# Task details
From the listing below, reproduce word for word the part that opens with the line containing "C5: none -> 33uF (+12V, GND)" and closes with the line containing "U1 pin GND: GND -> +12V"; reproduce nothing else.

# Data shown
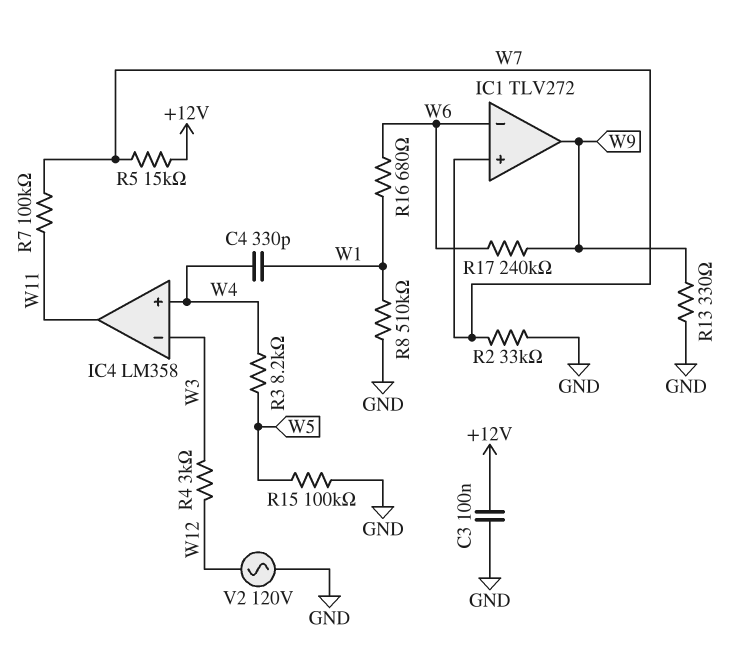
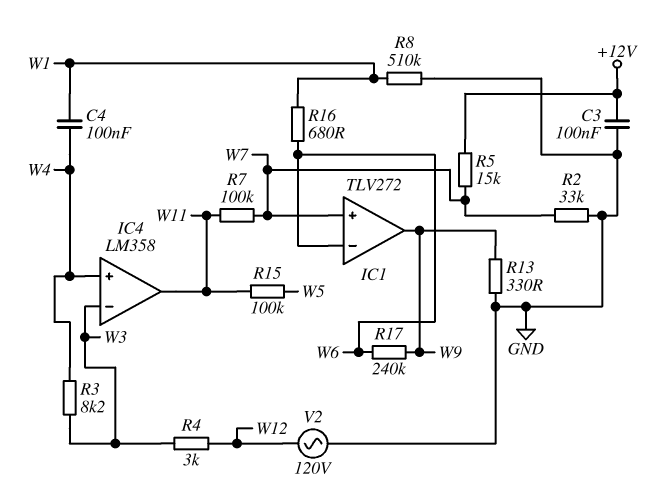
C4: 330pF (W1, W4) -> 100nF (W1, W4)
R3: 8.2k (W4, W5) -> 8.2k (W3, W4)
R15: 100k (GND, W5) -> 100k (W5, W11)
--
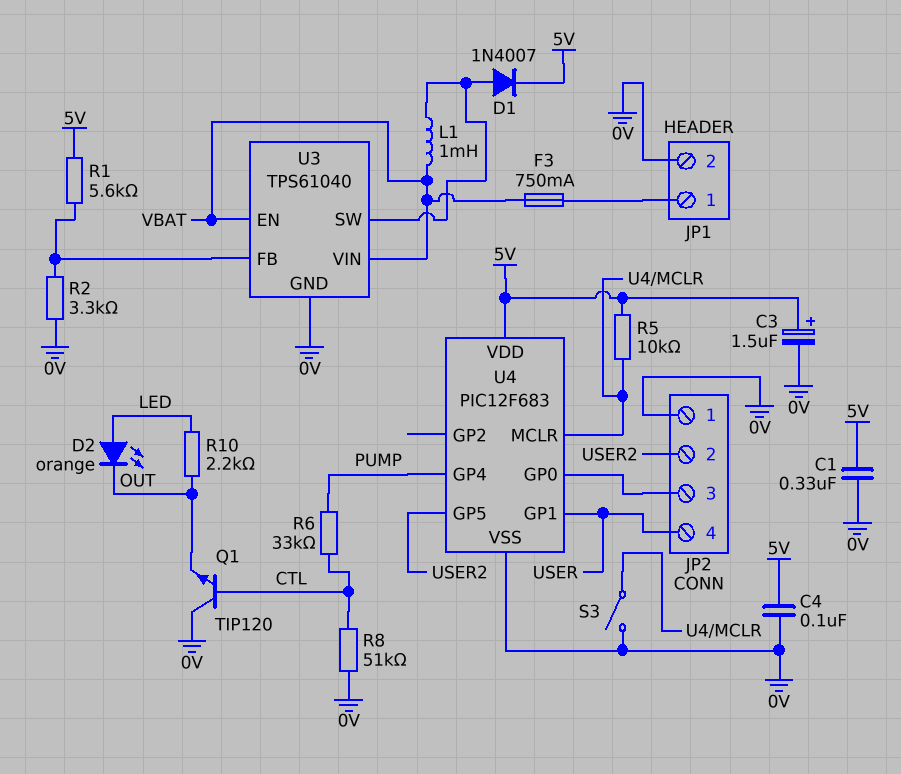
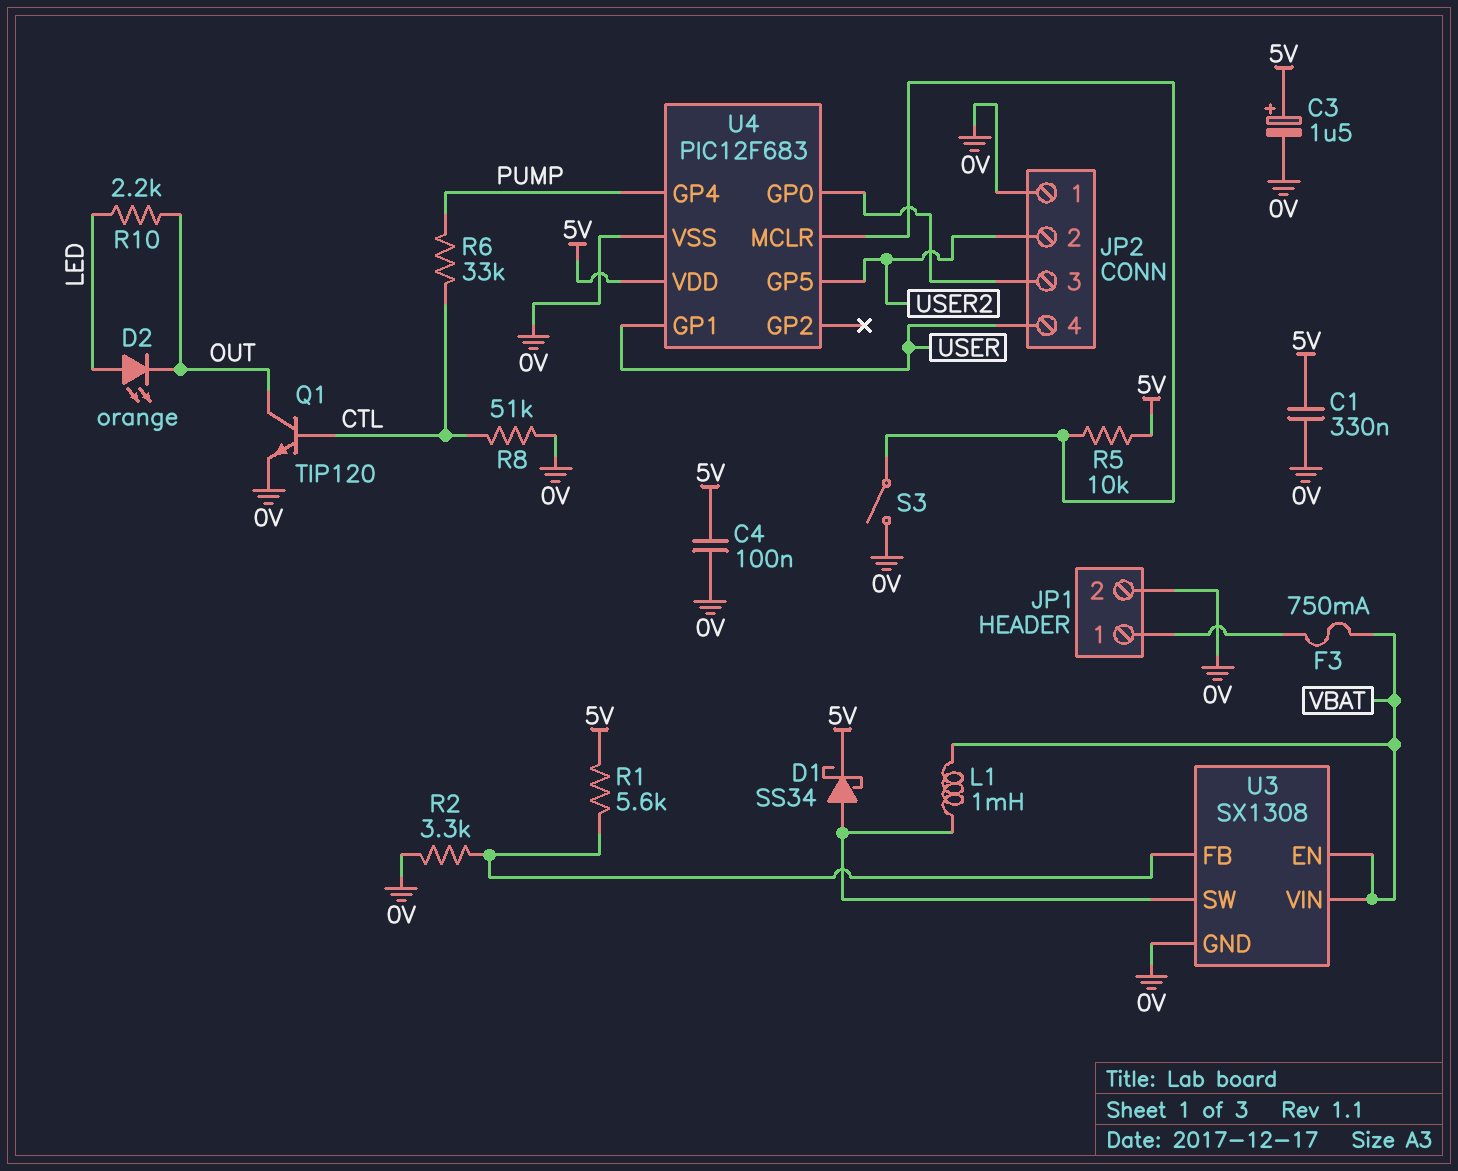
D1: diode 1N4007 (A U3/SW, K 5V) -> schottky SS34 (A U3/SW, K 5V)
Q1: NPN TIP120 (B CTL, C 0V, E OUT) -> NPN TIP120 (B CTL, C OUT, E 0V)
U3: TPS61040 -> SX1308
--
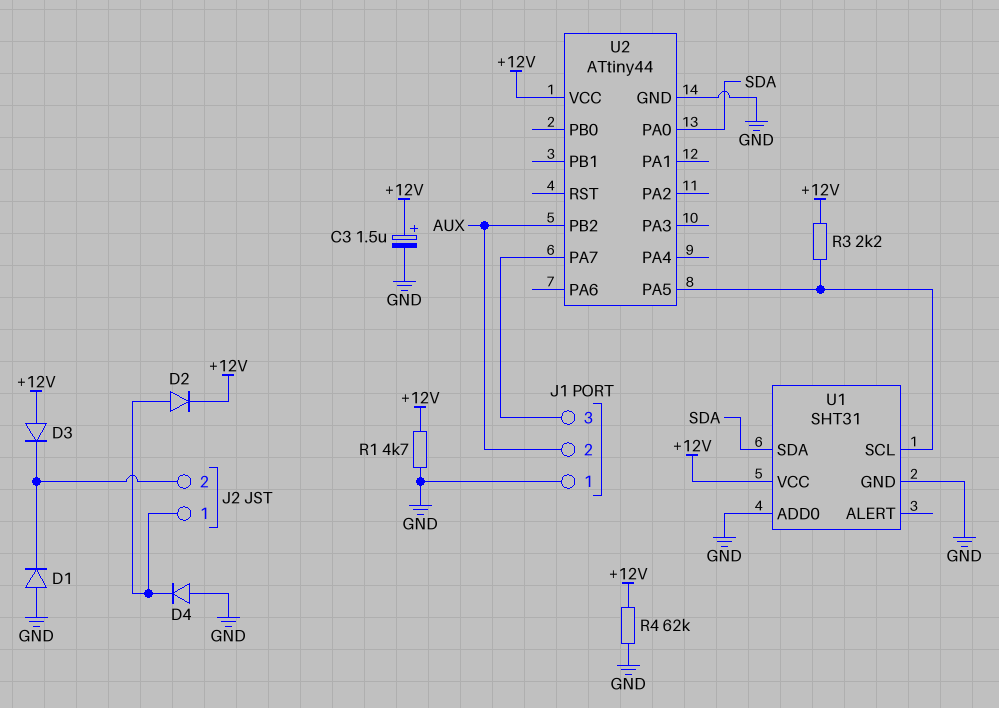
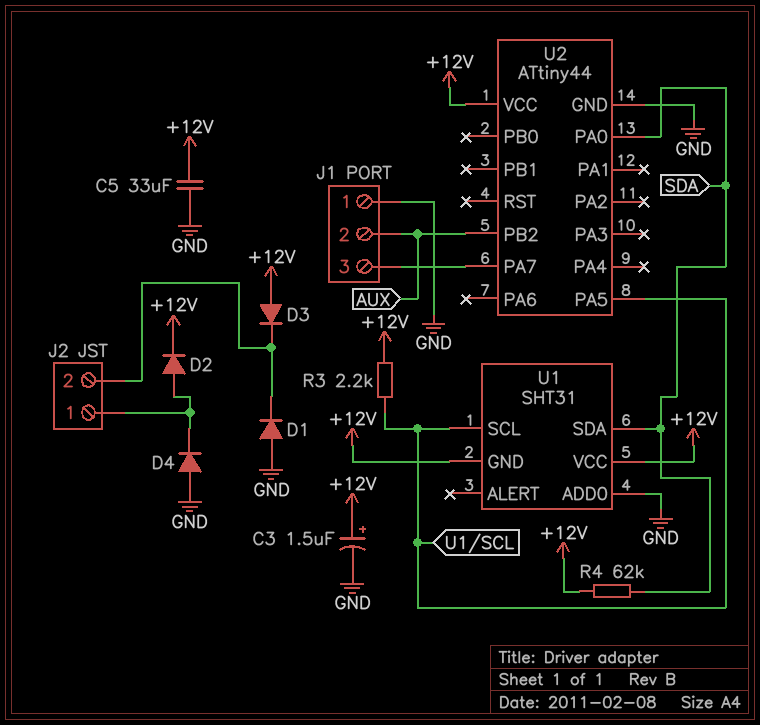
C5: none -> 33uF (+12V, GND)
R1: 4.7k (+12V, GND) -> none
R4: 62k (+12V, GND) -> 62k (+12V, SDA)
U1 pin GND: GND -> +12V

# Your solution
C5: none -> 33uF (+12V, GND)
R1: 4.7k (+12V, GND) -> none
R4: 62k (+12V, GND) -> 62k (+12V, SDA)
U1 pin GND: GND -> +12V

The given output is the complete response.